----- DATASET EXCERPTS

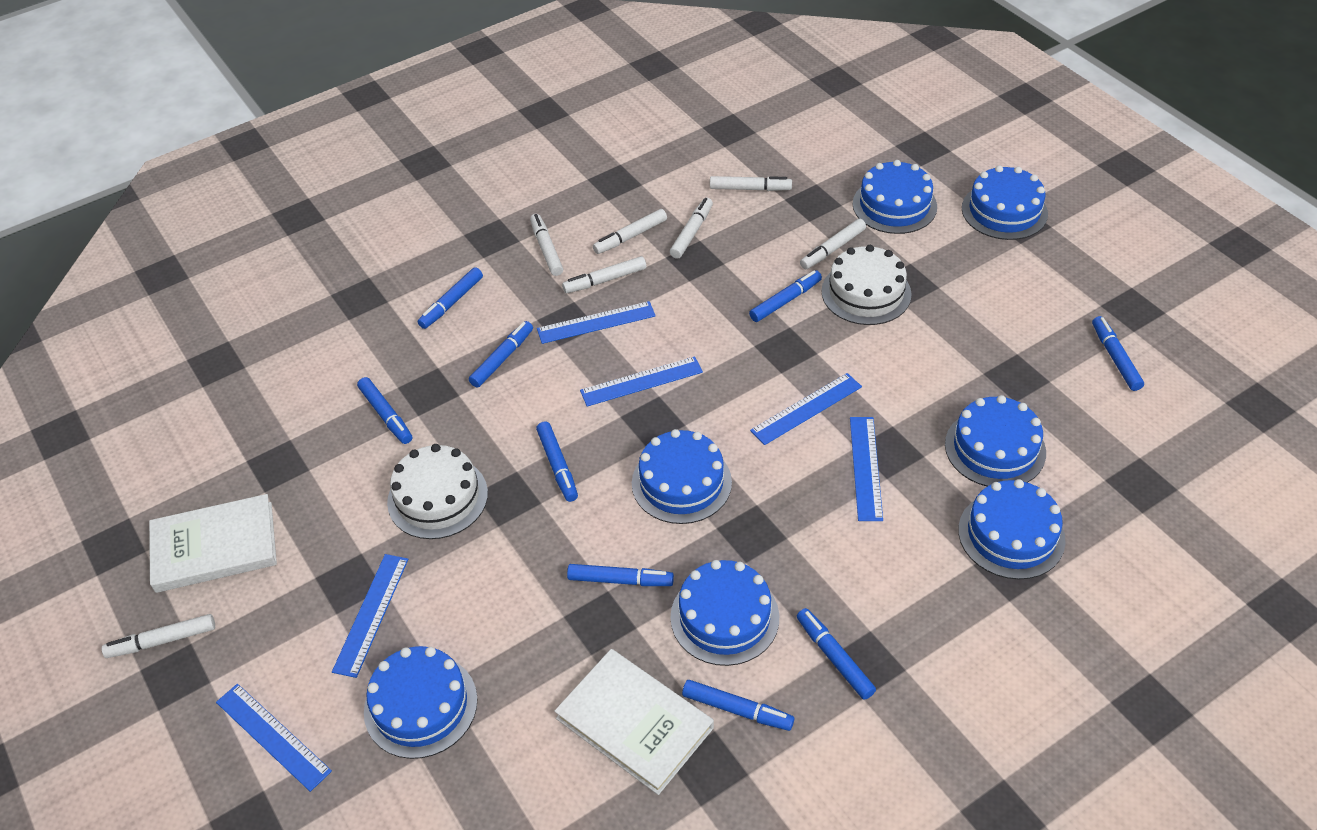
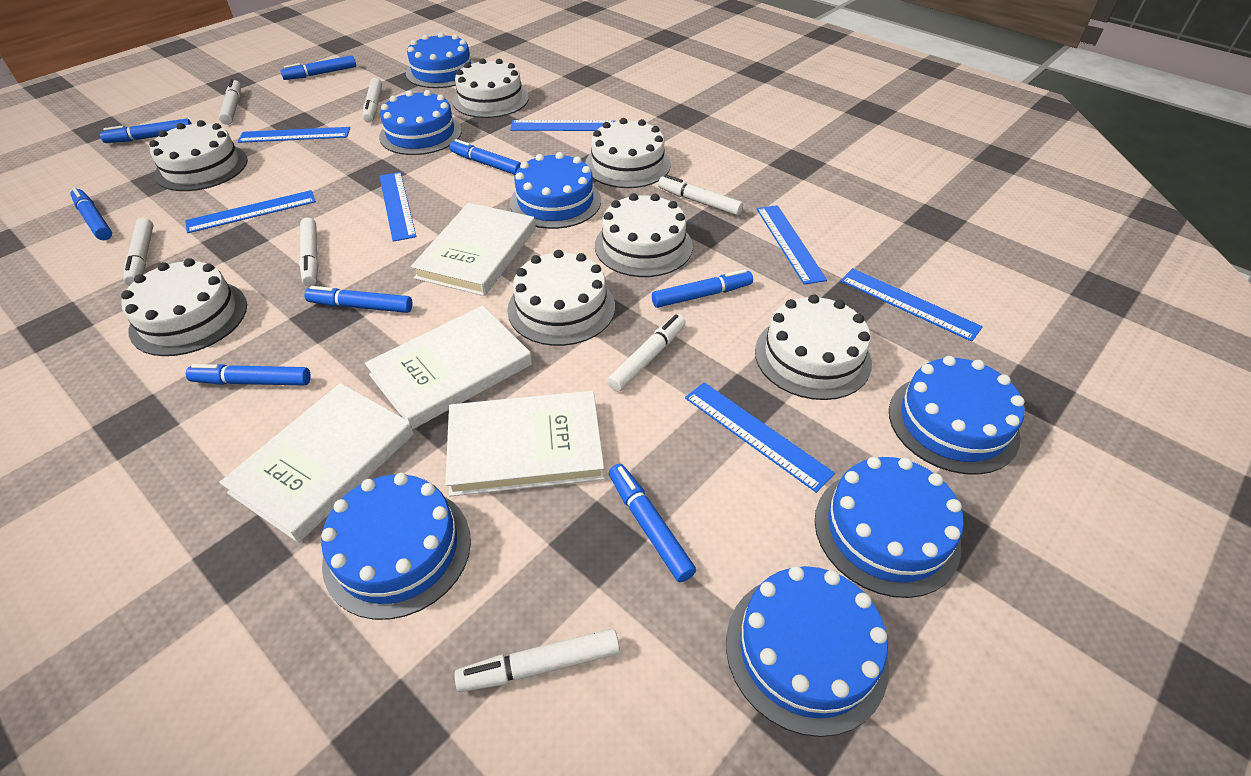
blue marker: 9 -> 8
blue ruler: 6 -> 7
white book: 2 -> 4
white cake: 2 -> 7

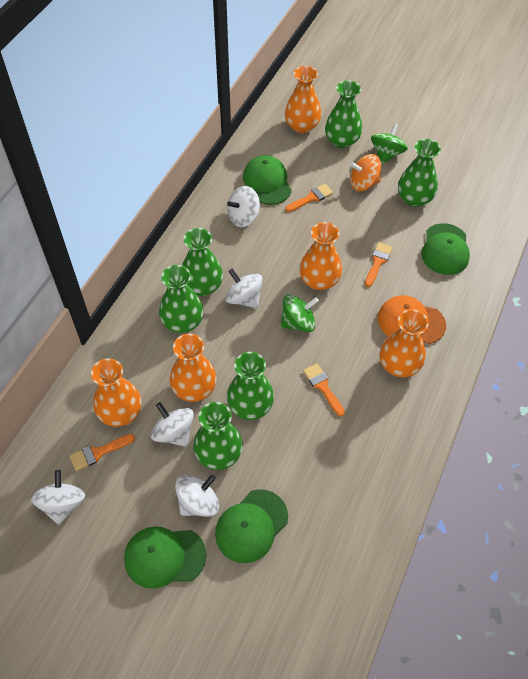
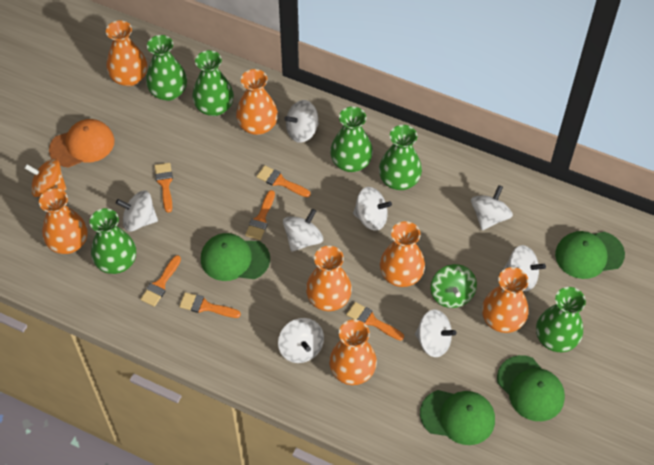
green spinning top: 2 -> 1
orange brush: 4 -> 6
orange vase: 5 -> 7
white spinning top: 5 -> 8

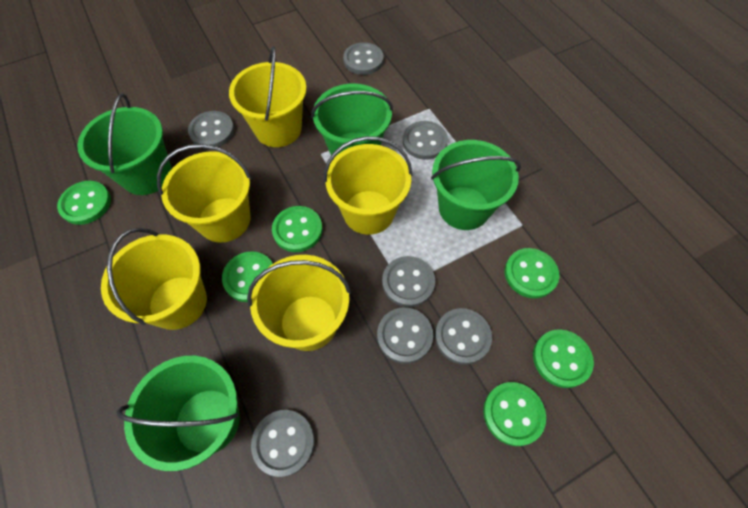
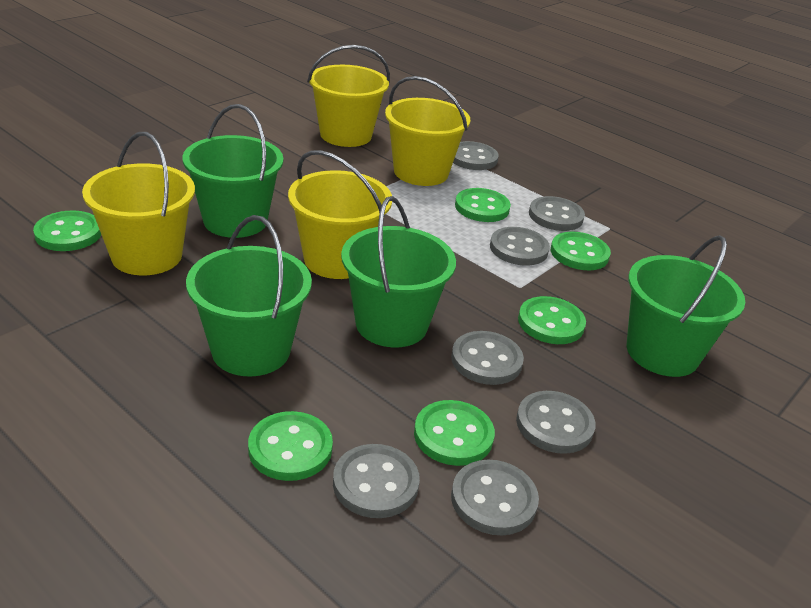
yellow bucket: 5 -> 4

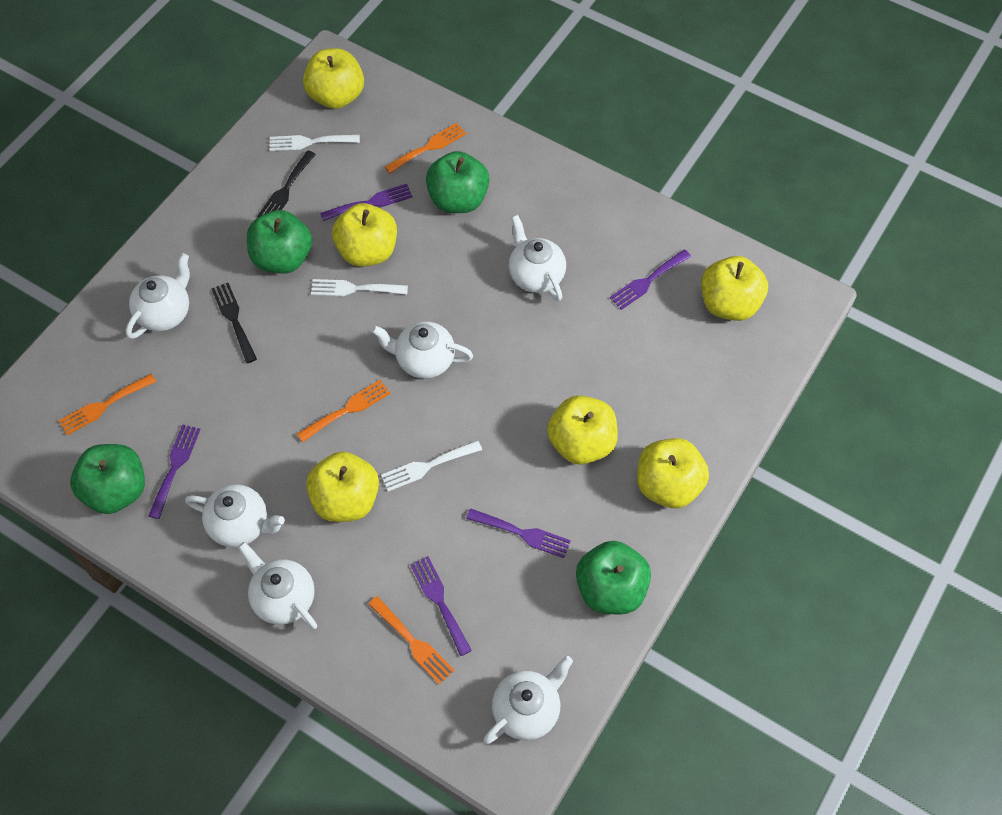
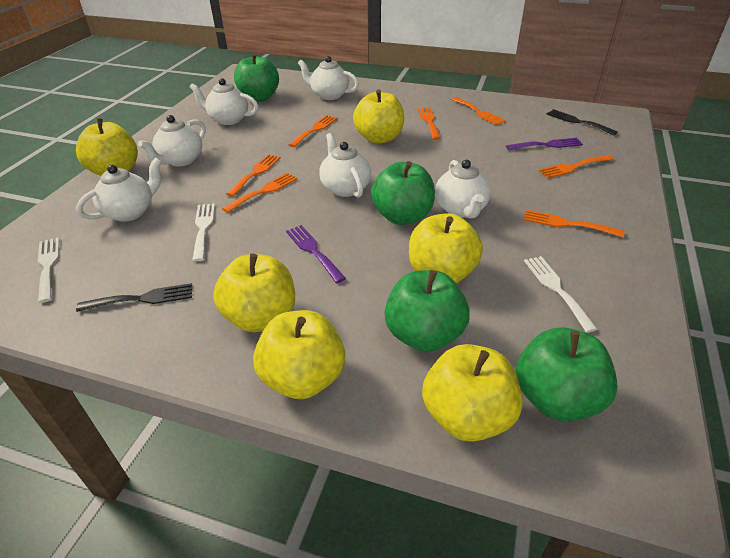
orange fork: 4 -> 7
purple fork: 5 -> 2

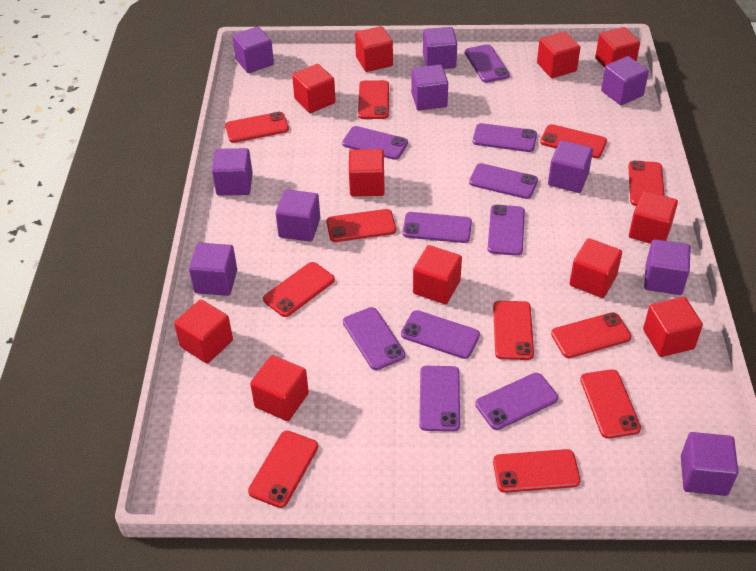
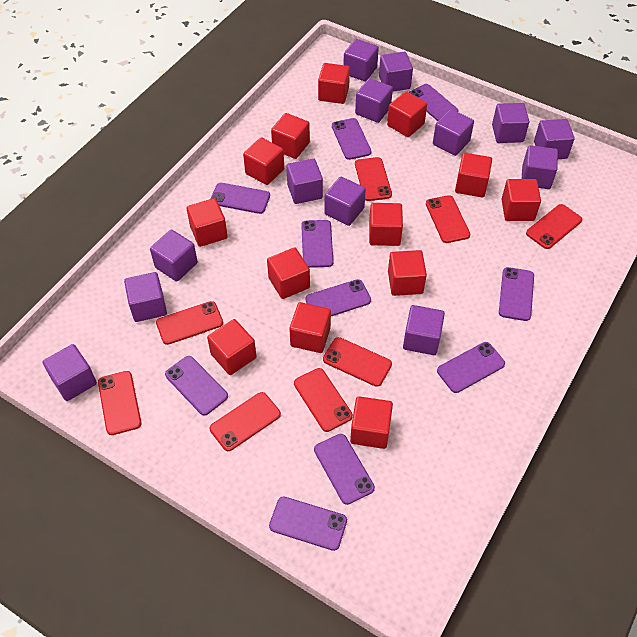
purple cube: 10 -> 13
red cube: 11 -> 13
red phone: 11 -> 8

----------

_WHAT THE EXERCISE ASKS_
I need the lines from the one containing "orange vase: 5 -> 7" through the end of the records retyped exactly, with the pictures left out.

_RESULT BELOW_
orange vase: 5 -> 7
white spinning top: 5 -> 8

yellow bucket: 5 -> 4

orange fork: 4 -> 7
purple fork: 5 -> 2

purple cube: 10 -> 13
red cube: 11 -> 13
red phone: 11 -> 8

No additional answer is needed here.